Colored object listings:
□ □ □ □ □ □ □

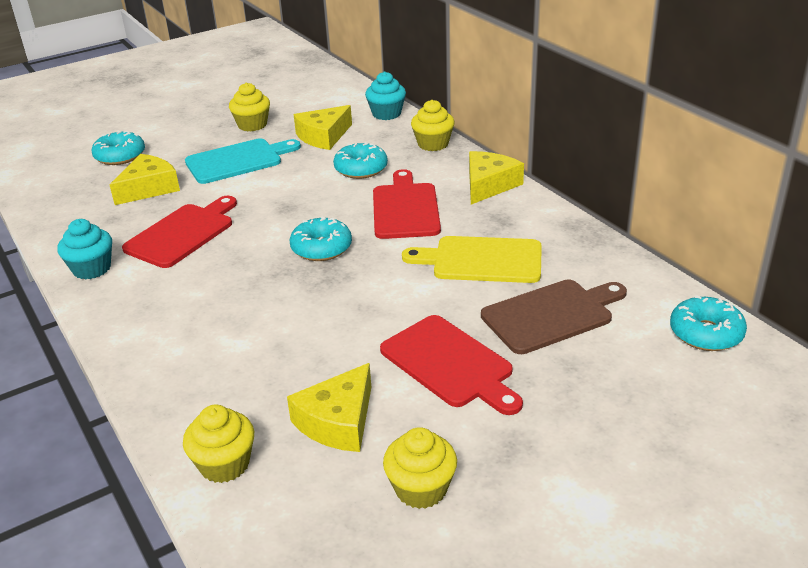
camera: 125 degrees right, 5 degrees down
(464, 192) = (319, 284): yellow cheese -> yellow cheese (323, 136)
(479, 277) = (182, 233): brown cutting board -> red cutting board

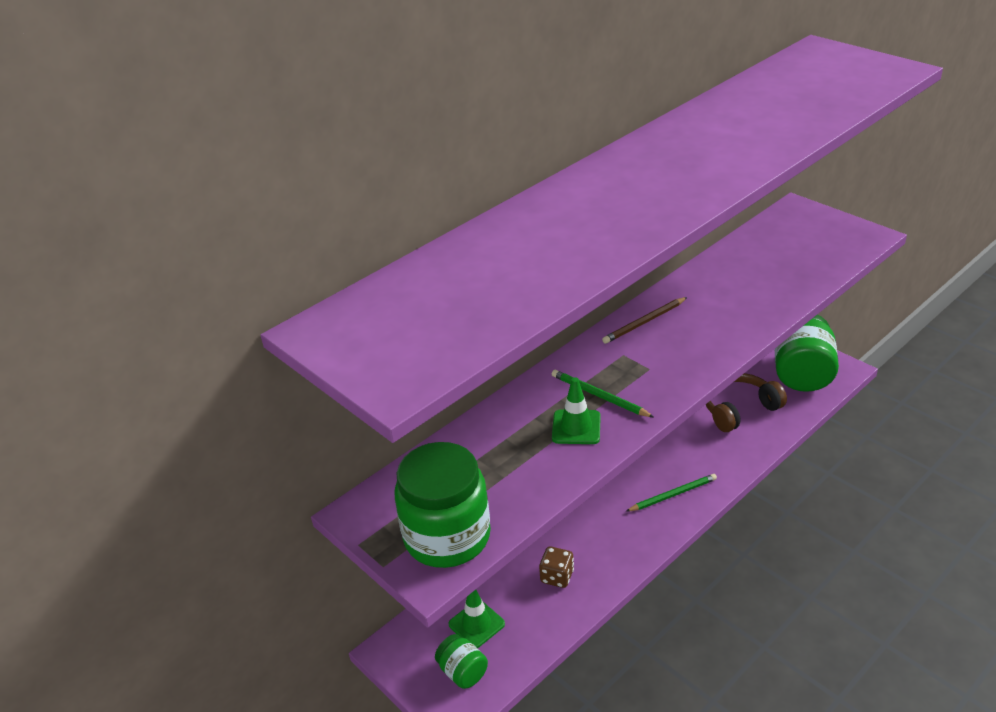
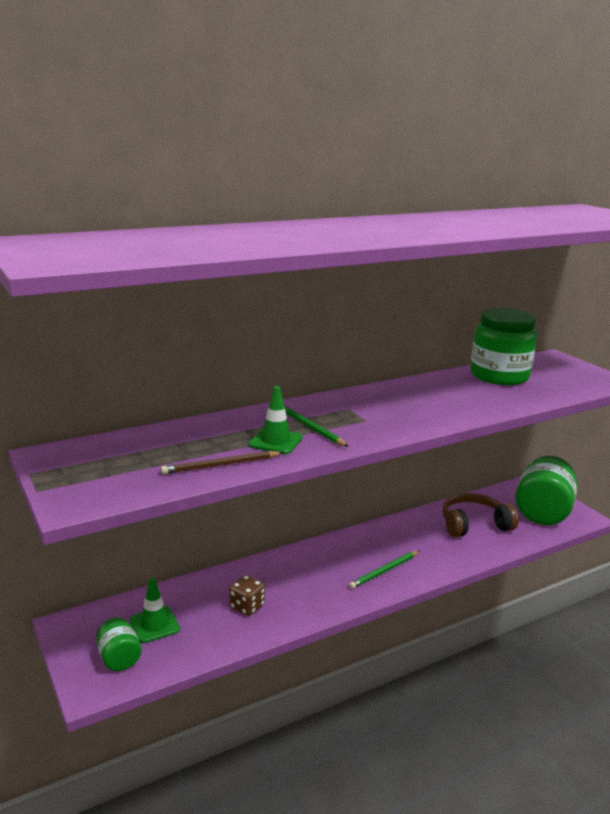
camera: 10 degrees right, 15 degrees down
(447, 537) = (108, 484): green jar -> green jar (499, 376)
(644, 322) = (380, 394): brown pencil -> brown pencil (221, 465)
(673, 495) = (384, 571): green pencil -> green pencil turned 150 degrees clockwise

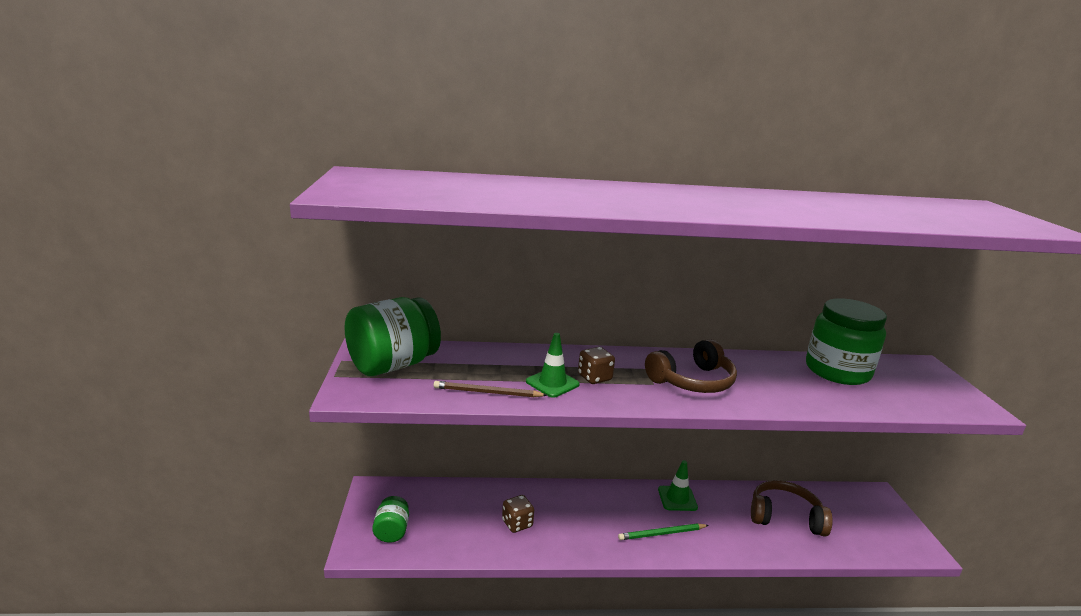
camera: 25 degrees right, 0 degrees up
(154, 625) = (435, 513): green traffic cone -> green traffic cone (677, 498)
(310, 427) = (594, 378): green pencil -> brown dice
(396, 410) = (692, 381): none -> brown headphones
(542, 512) = (874, 528): green jar -> green jar (393, 365)

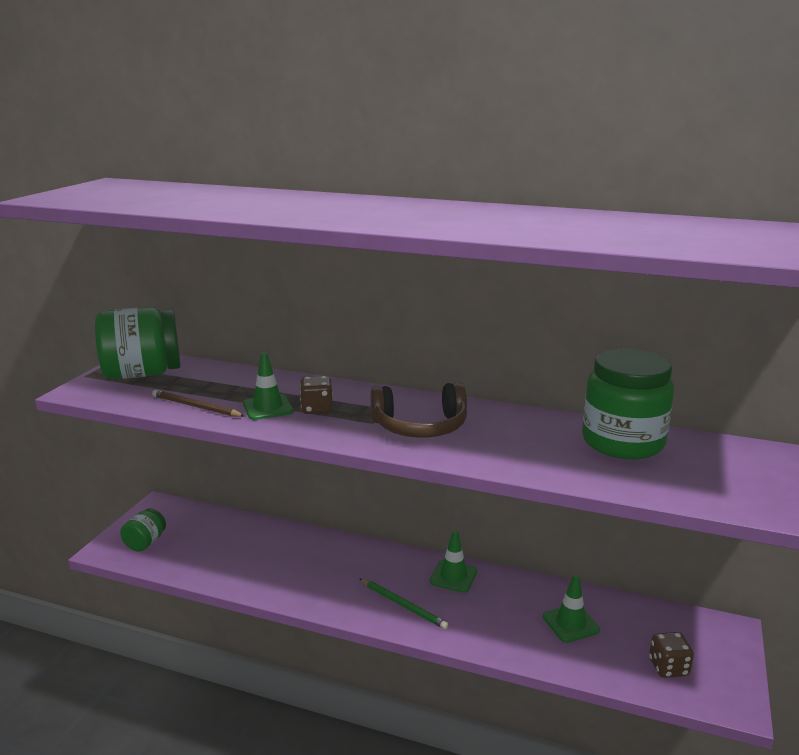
camera: 25 degrees right, 0 degrees up
(517, 523) = (262, 562): brown dice -> brown dice (668, 667)
(661, 534) = (403, 605): green pencil -> green pencil turned 150 degrees counterclockwise
(785, 517) = (570, 623): brown headphones -> green traffic cone

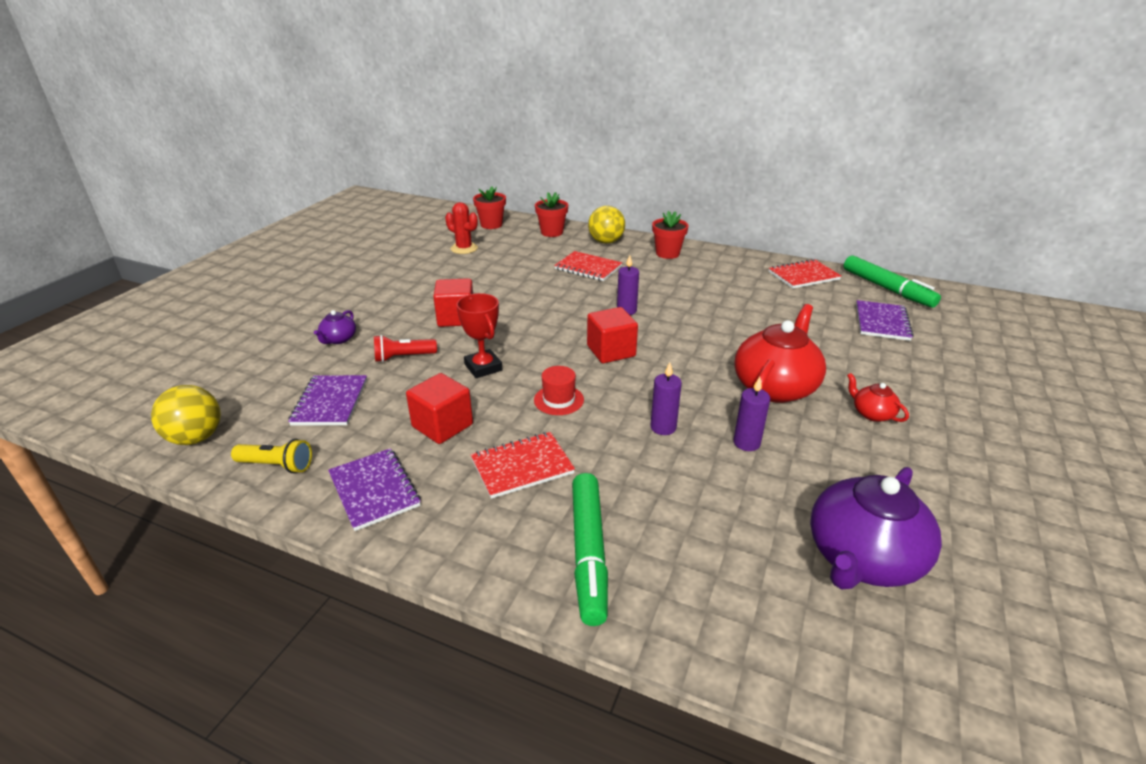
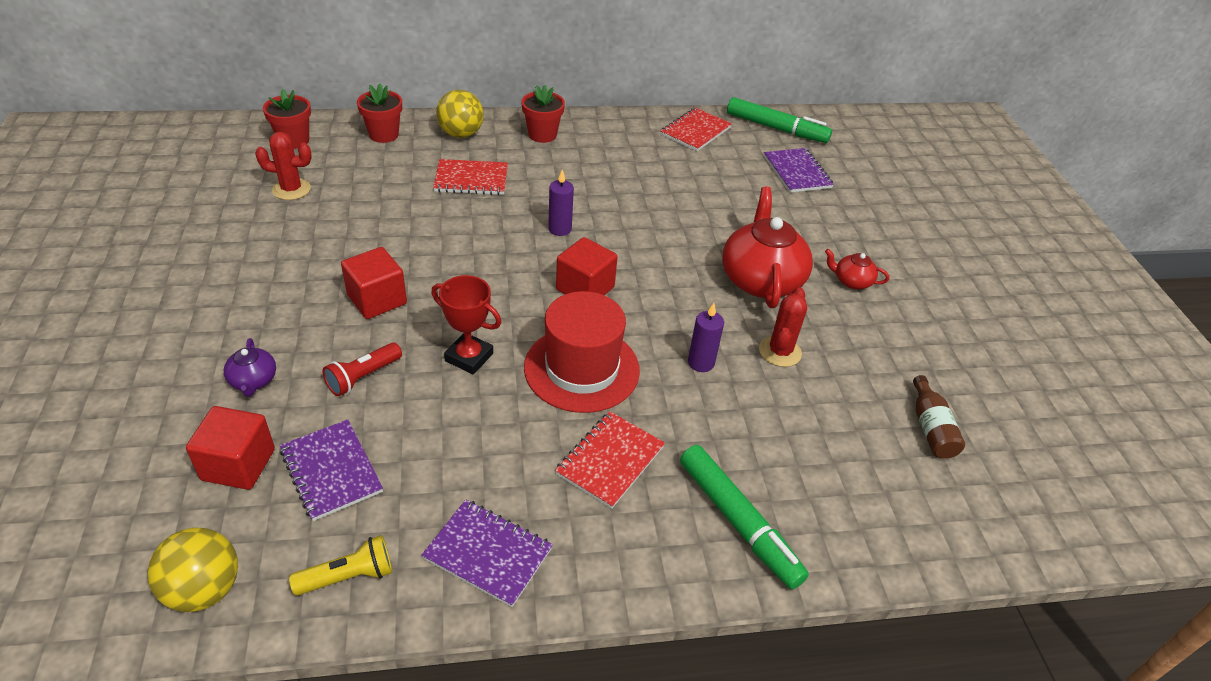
camera: 35 degrees left, 10 degrees up
(442, 425) = (490, 448): red cube -> red cube (238, 464)
(558, 400) = (581, 369): red hat -> red hat, size x2.05
(746, 443) = (780, 351): purple candle -> red cactus
(862, 558) = (930, 428): purple teapot -> brown bottle

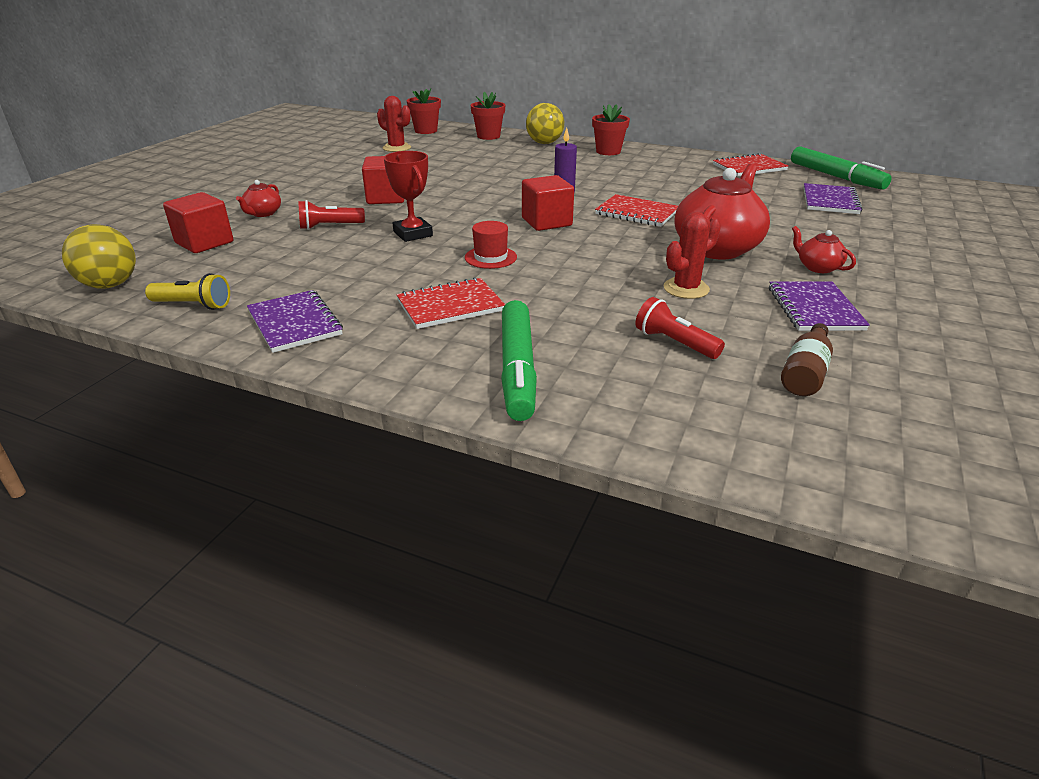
camera: 35 degrees right, 10 degrees down
(253, 381) = (263, 213): purple teapot -> red teapot
(331, 471) = (252, 259): purple notebook -> purple notebook (814, 309)
(471, 179) = (525, 162): red notebook -> red notebook (636, 213)
(581, 369) = (490, 257): red hat -> red hat, size x0.49
(701, 363) = (599, 277): purple candle -> none
(824, 431) = (674, 343): none -> red flashlight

□ □ □ □ □ □ □

Problem requirements: In the copy, include exactly the lines from the one containing "(442, 425) = (490, 448): red" through the last line of the records, and no pictures or other text.

Task response:
(442, 425) = (490, 448): red cube -> red cube (238, 464)
(558, 400) = (581, 369): red hat -> red hat, size x2.05
(746, 443) = (780, 351): purple candle -> red cactus
(862, 558) = (930, 428): purple teapot -> brown bottle

camera: 35 degrees right, 10 degrees down
(253, 381) = (263, 213): purple teapot -> red teapot
(331, 471) = (252, 259): purple notebook -> purple notebook (814, 309)
(471, 179) = (525, 162): red notebook -> red notebook (636, 213)
(581, 369) = (490, 257): red hat -> red hat, size x0.49
(701, 363) = (599, 277): purple candle -> none
(824, 431) = (674, 343): none -> red flashlight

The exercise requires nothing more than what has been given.